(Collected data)
⁂

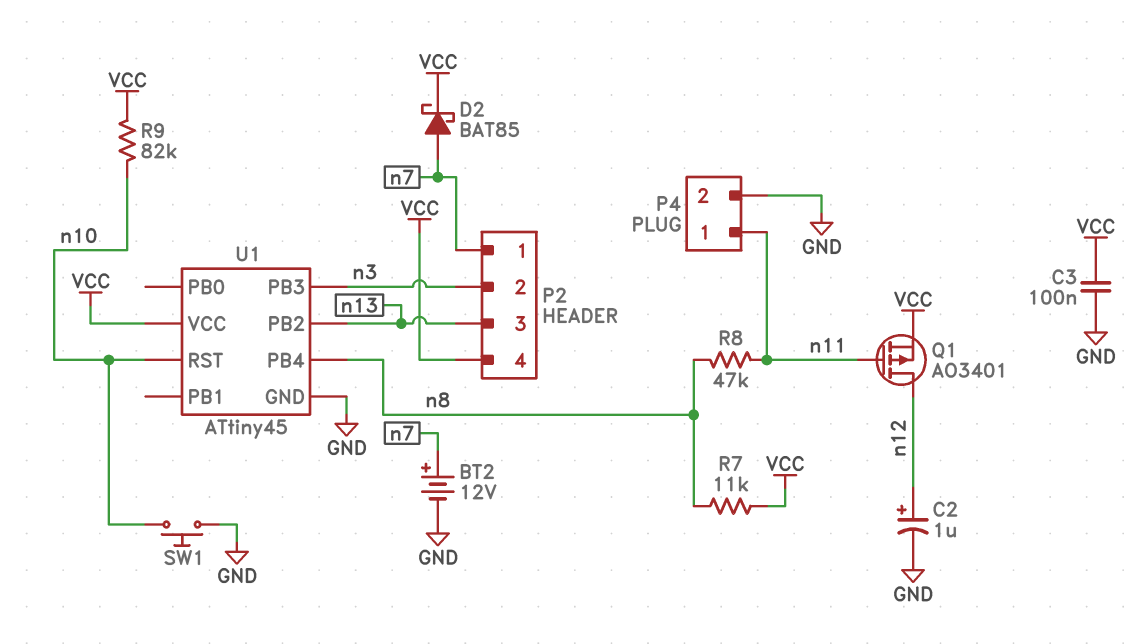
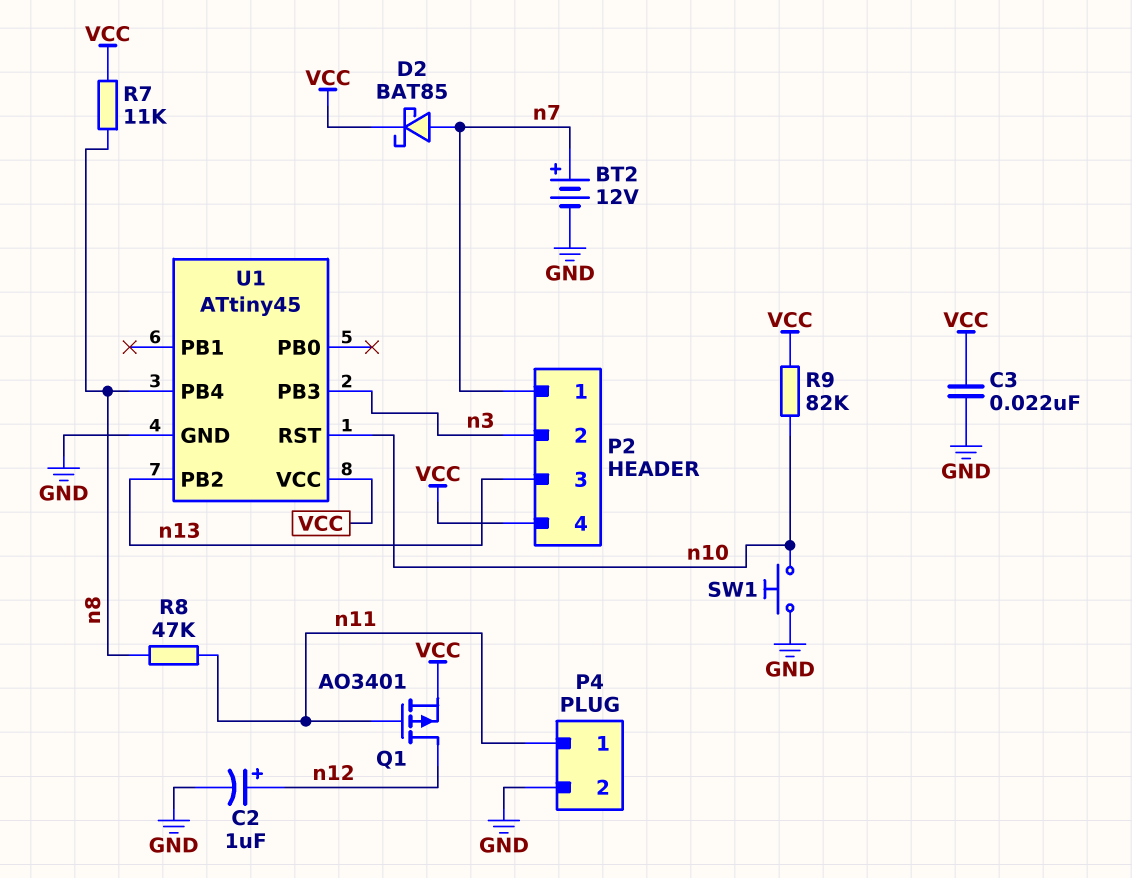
C3: 100nF (GND, VCC) -> 22nF (GND, VCC)

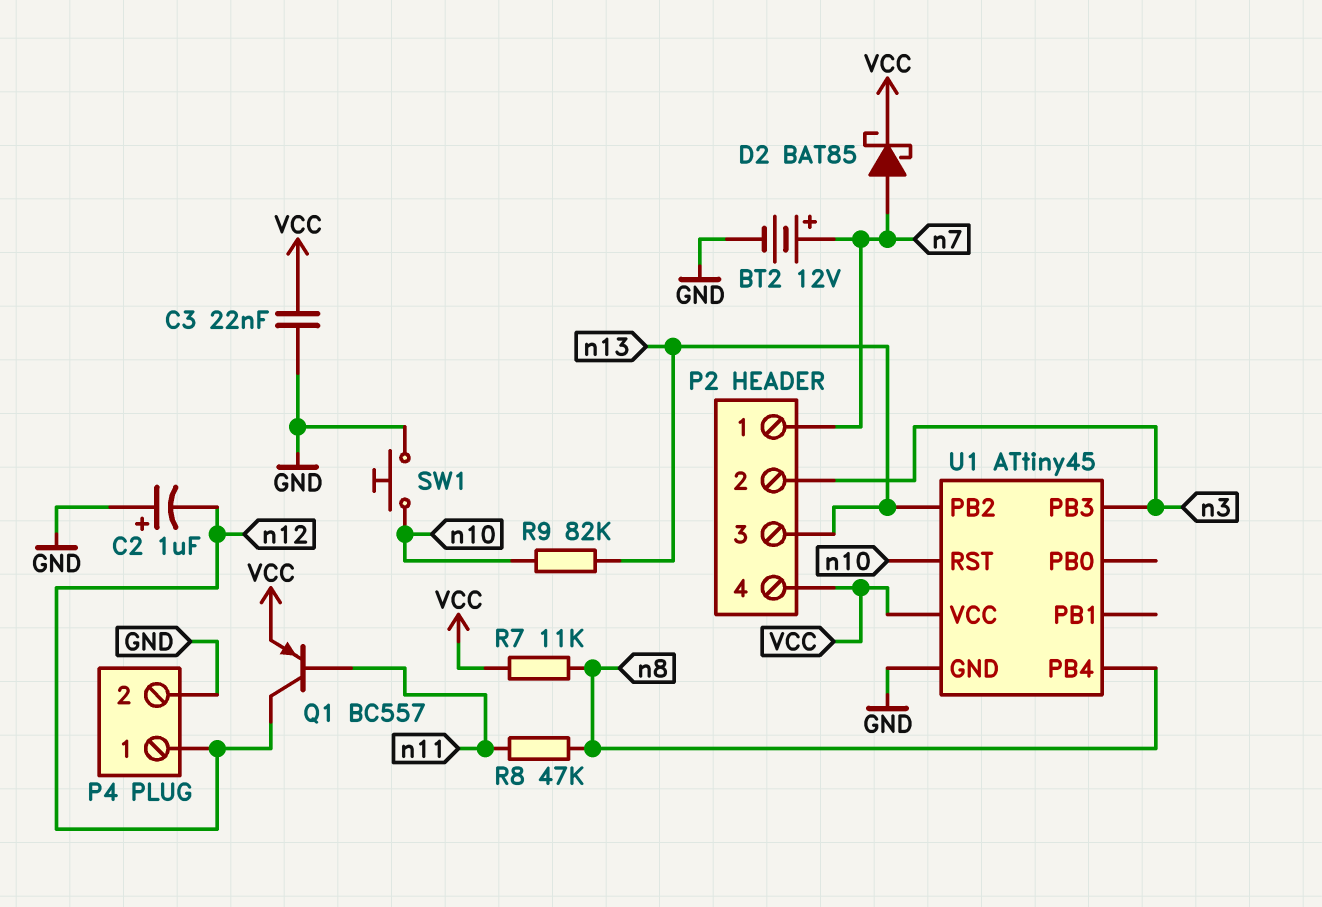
C2: 1uF (plus n12, minus GND) -> 1uF (plus GND, minus n12)
P4 pin 1: n11 -> n12
Q1: PMOS AO3401 (G n11, D n12, S VCC) -> PNP BC557 (B n11, C n12, E VCC)
R9: 82k (VCC, n10) -> 82k (n10, n13)

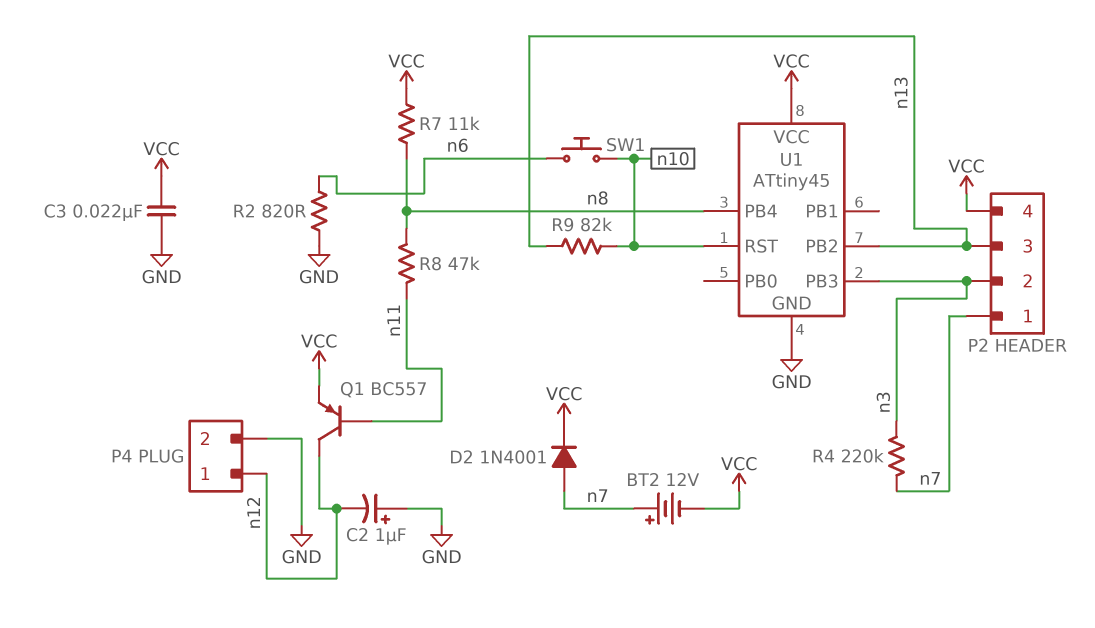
BT2: 12V (plus n7, minus GND) -> 12V (plus n7, minus VCC)
D2: schottky BAT85 (A n7, K VCC) -> diode 1N4001 (A n7, K VCC)
R2: none -> 820 (GND, n6)
R4: none -> 220k (n3, n7)
SW1: button (GND, n10) -> button (n6, n10)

⁂

Scan the lines above for the word "plus", then copy each line that has it.

C2: 1uF (plus n12, minus GND) -> 1uF (plus GND, minus n12)
BT2: 12V (plus n7, minus GND) -> 12V (plus n7, minus VCC)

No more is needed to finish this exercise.